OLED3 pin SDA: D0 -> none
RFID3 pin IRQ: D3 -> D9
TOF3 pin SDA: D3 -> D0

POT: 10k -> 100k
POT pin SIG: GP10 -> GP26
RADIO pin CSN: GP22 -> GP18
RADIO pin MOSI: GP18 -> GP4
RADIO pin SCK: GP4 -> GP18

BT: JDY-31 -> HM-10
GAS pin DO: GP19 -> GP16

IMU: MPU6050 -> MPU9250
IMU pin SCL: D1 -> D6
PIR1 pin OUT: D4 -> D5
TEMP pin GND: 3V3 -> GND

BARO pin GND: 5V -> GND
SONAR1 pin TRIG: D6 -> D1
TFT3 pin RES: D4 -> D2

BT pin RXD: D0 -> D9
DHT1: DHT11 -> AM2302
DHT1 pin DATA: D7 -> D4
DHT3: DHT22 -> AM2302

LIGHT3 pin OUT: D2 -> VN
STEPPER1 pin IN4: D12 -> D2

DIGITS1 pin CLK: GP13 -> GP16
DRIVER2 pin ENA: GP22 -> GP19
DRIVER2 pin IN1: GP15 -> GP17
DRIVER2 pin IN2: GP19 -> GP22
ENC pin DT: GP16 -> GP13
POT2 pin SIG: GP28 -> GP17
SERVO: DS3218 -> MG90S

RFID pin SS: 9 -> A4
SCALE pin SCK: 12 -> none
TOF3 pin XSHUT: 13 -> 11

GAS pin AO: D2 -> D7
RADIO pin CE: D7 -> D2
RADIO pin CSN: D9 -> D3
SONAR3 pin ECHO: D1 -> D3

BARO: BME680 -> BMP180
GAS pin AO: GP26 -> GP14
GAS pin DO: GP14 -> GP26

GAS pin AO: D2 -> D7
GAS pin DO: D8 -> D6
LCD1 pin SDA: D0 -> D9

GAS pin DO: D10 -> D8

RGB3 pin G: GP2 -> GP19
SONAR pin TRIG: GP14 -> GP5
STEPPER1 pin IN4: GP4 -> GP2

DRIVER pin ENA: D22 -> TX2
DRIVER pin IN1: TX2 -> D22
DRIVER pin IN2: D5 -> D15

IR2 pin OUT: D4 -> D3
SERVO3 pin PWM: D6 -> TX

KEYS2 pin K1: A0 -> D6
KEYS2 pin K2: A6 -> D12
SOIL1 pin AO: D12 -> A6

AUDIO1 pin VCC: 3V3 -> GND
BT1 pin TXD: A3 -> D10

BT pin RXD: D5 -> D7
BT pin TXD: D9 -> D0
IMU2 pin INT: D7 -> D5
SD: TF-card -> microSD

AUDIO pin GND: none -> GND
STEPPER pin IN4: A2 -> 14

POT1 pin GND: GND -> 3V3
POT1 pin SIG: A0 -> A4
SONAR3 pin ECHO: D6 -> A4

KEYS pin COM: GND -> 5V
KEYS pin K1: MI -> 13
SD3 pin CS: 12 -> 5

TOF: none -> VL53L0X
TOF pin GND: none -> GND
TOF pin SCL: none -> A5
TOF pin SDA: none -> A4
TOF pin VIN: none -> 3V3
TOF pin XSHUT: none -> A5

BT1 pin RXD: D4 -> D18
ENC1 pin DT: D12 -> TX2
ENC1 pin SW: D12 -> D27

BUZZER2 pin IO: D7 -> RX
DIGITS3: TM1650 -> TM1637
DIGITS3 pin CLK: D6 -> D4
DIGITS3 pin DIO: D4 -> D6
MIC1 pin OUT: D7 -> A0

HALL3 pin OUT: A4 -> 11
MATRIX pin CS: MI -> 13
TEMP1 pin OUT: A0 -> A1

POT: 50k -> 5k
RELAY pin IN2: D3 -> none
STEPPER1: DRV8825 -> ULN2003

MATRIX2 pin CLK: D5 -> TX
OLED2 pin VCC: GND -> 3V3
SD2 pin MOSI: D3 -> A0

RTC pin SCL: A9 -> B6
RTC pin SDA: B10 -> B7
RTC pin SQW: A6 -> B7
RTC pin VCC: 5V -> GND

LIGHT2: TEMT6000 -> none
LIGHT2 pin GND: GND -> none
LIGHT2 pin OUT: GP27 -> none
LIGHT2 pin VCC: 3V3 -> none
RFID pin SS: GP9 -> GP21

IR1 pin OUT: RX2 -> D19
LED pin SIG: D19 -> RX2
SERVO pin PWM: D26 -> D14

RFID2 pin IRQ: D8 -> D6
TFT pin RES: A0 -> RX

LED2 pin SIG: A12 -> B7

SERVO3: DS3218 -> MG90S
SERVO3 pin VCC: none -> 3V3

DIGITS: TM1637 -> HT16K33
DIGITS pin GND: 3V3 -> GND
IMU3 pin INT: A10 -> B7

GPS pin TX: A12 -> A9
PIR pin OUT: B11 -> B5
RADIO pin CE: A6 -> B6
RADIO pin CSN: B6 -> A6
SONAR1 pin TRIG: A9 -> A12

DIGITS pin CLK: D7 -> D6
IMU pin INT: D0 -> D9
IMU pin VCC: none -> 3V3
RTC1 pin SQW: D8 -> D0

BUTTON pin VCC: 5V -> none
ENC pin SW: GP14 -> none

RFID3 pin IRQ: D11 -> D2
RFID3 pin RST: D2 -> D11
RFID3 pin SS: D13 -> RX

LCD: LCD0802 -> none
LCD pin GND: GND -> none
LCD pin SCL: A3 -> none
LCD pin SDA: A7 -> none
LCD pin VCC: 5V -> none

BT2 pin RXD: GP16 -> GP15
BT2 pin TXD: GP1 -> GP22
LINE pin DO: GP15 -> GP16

* * *

Instructions for the task → The required output is every line above from the one with "OLED2 pin VCC: GND -> 3V3" down to the one with "LIGHT2 pin VCC: 3V3 -> none", restated word for word, ends included.

Exercise response →
OLED2 pin VCC: GND -> 3V3
SD2 pin MOSI: D3 -> A0

RTC pin SCL: A9 -> B6
RTC pin SDA: B10 -> B7
RTC pin SQW: A6 -> B7
RTC pin VCC: 5V -> GND

LIGHT2: TEMT6000 -> none
LIGHT2 pin GND: GND -> none
LIGHT2 pin OUT: GP27 -> none
LIGHT2 pin VCC: 3V3 -> none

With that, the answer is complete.